Aim of the task:
Write out the line with "SCALE pin GND: 5V -> GND" and every later line through the end of the data below, exactly as given, with no pictures in the copy.

Data records:
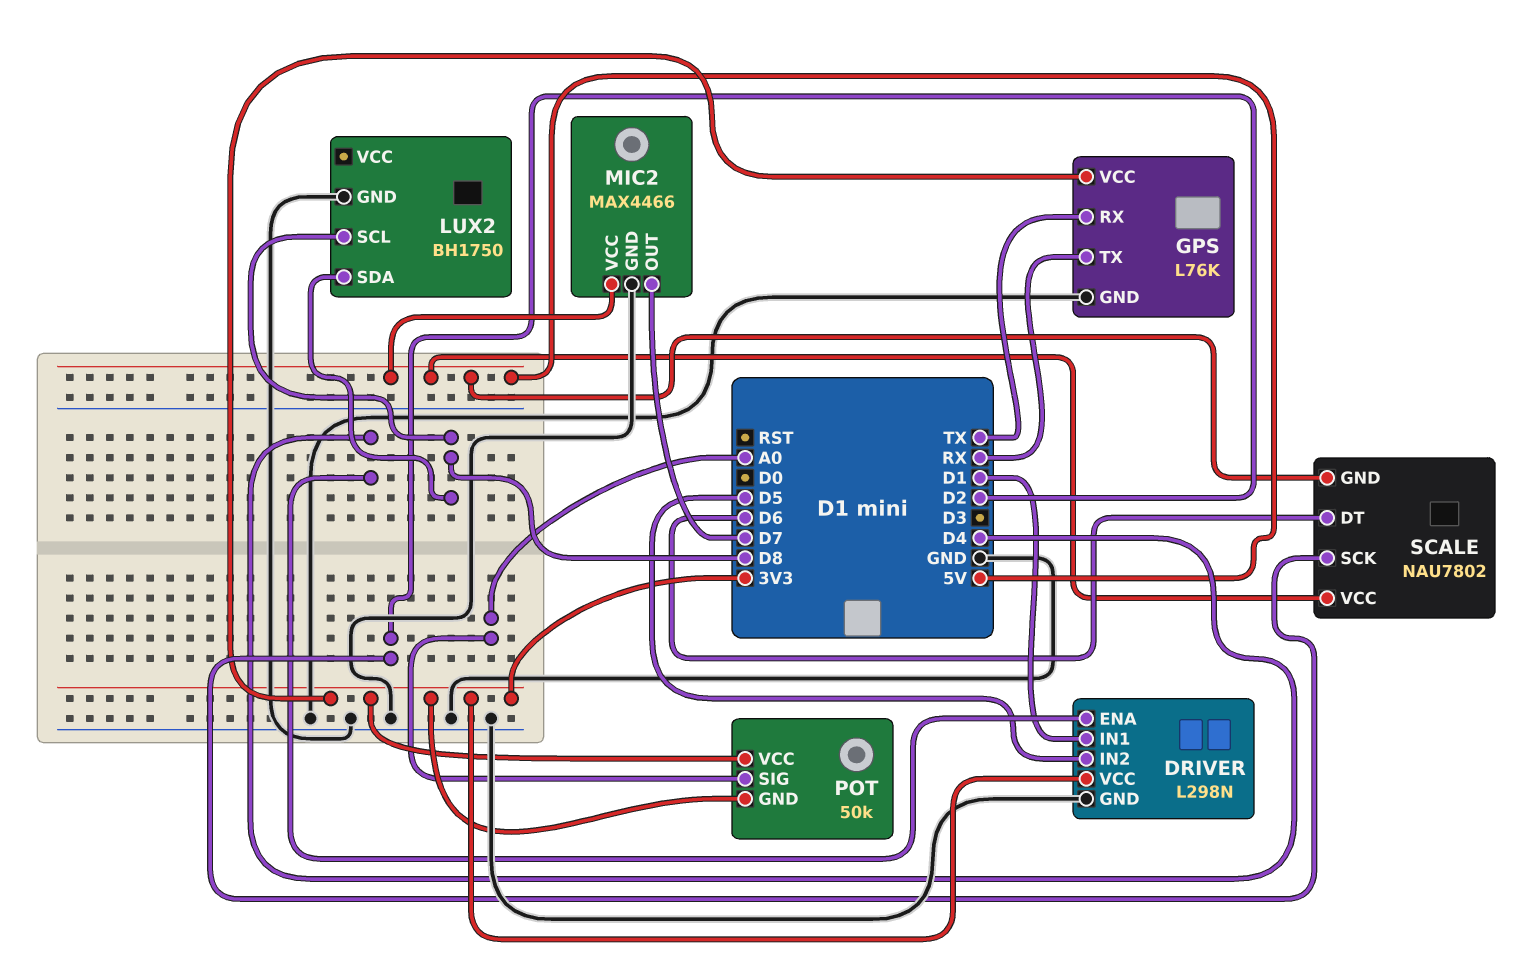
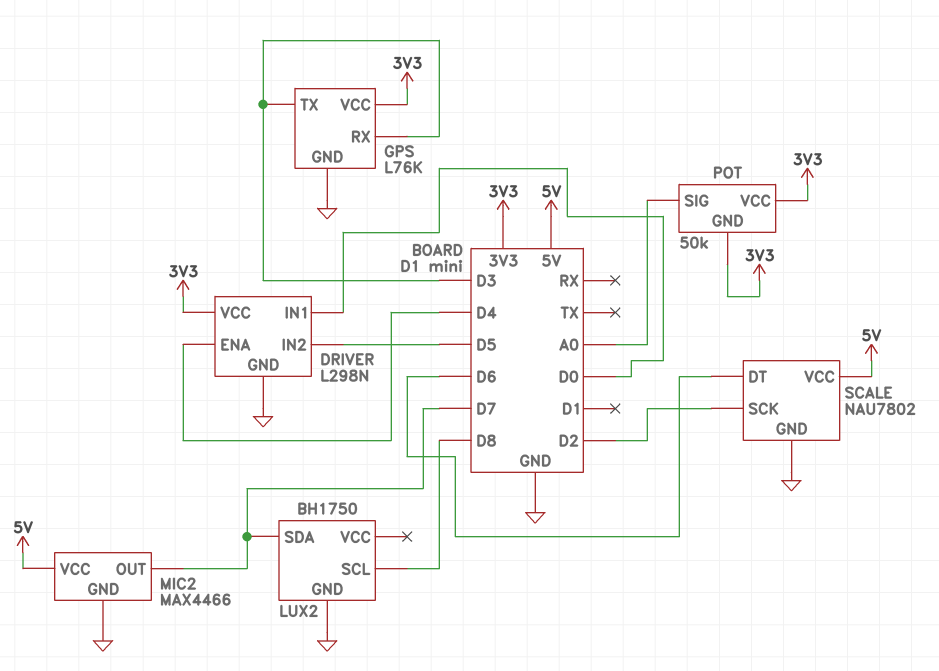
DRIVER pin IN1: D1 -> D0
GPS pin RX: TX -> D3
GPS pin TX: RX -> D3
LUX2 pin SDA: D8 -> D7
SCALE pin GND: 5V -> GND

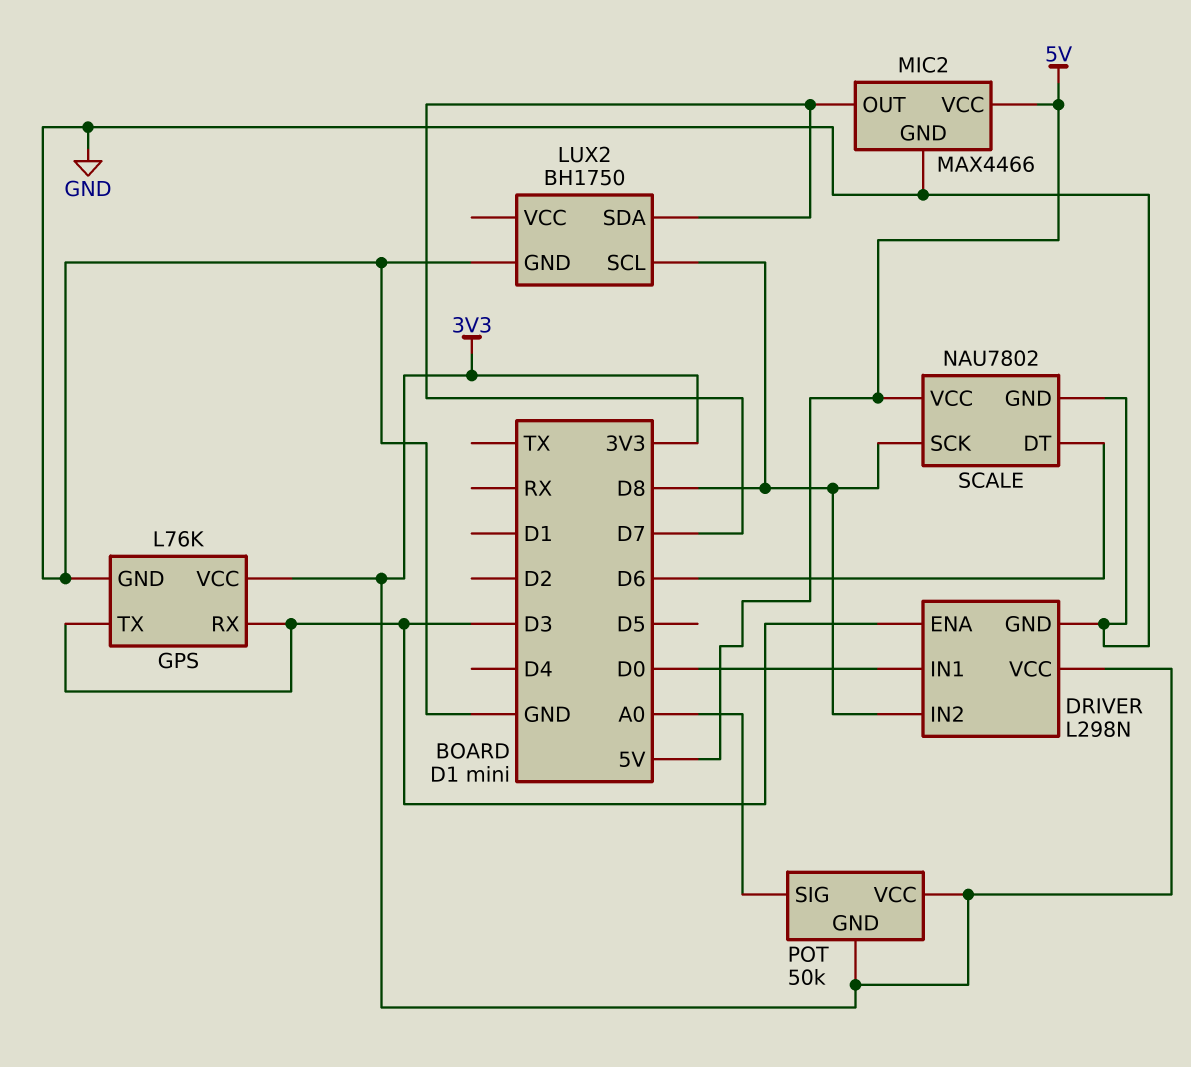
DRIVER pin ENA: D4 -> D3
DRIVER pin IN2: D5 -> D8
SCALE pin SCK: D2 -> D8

Response to this exercise:
SCALE pin GND: 5V -> GND

DRIVER pin ENA: D4 -> D3
DRIVER pin IN2: D5 -> D8
SCALE pin SCK: D2 -> D8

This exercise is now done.